- **TASK REQUIREMENTS**
Please repeat exactly the lines from the one containing "type=added; after=bobalobuk (pink);" through the last line of the records below, leaving out any pictures.
+++ THE DATA +++
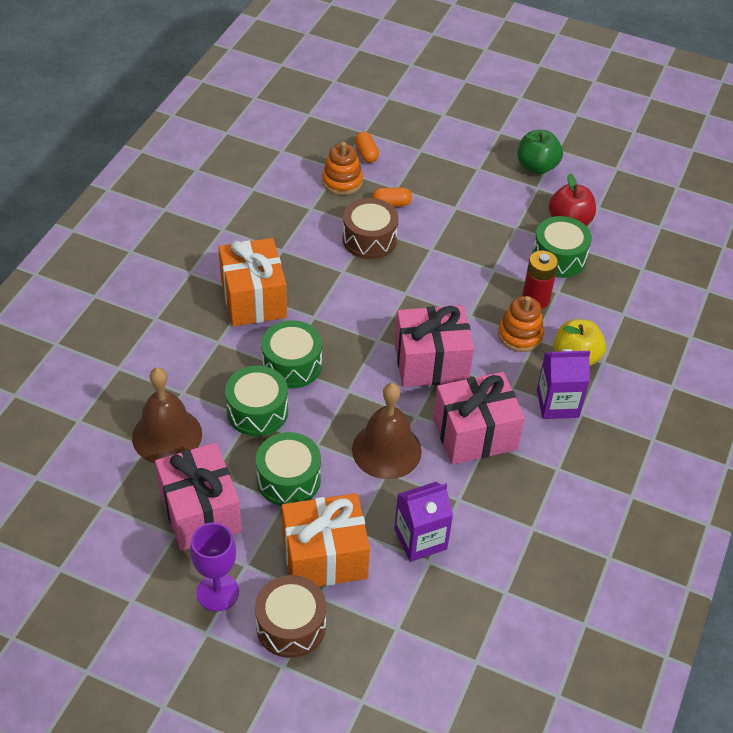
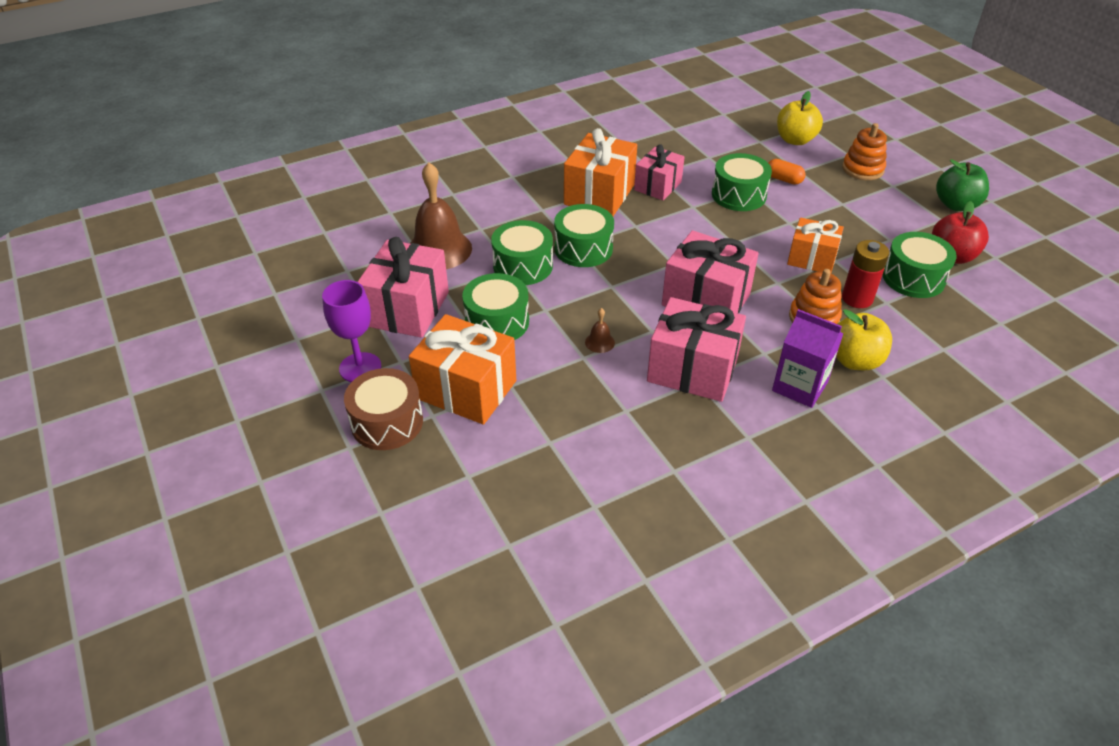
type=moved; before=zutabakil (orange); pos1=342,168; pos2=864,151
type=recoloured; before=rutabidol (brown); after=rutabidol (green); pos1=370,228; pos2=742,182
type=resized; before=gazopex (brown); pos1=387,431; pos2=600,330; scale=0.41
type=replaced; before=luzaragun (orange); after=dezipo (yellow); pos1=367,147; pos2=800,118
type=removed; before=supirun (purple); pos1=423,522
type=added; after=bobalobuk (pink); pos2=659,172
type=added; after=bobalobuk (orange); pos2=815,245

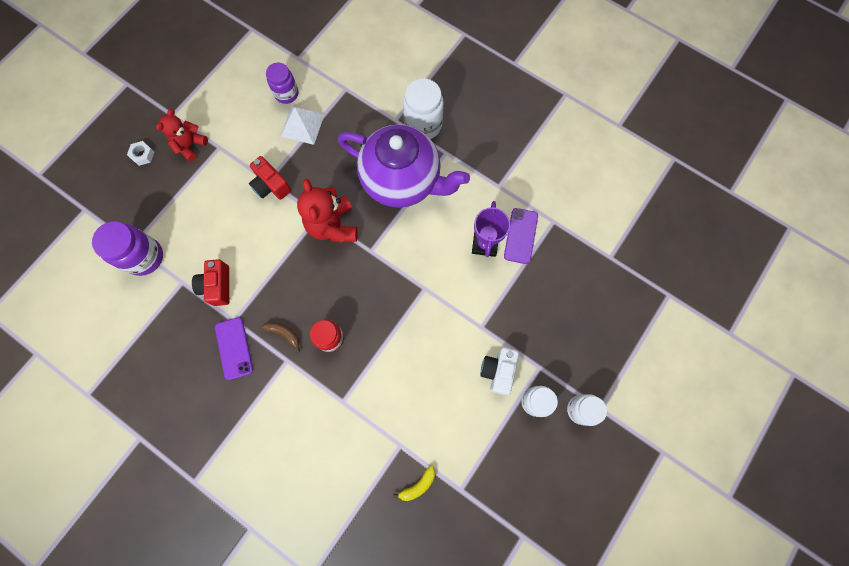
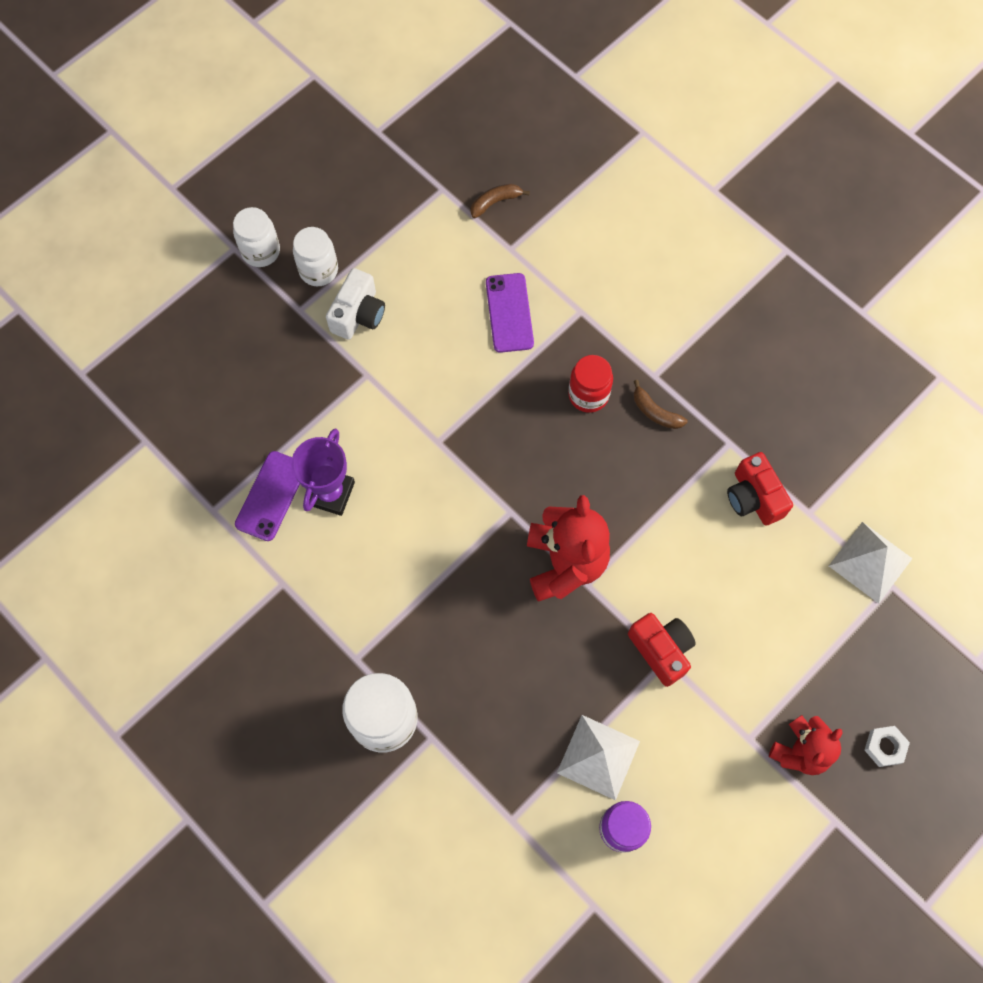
type=replaced; before=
+++
- **THE COMPLETED TASK**
type=added; after=bobalobuk (pink); pos2=659,172
type=added; after=bobalobuk (orange); pos2=815,245

type=replaced; before=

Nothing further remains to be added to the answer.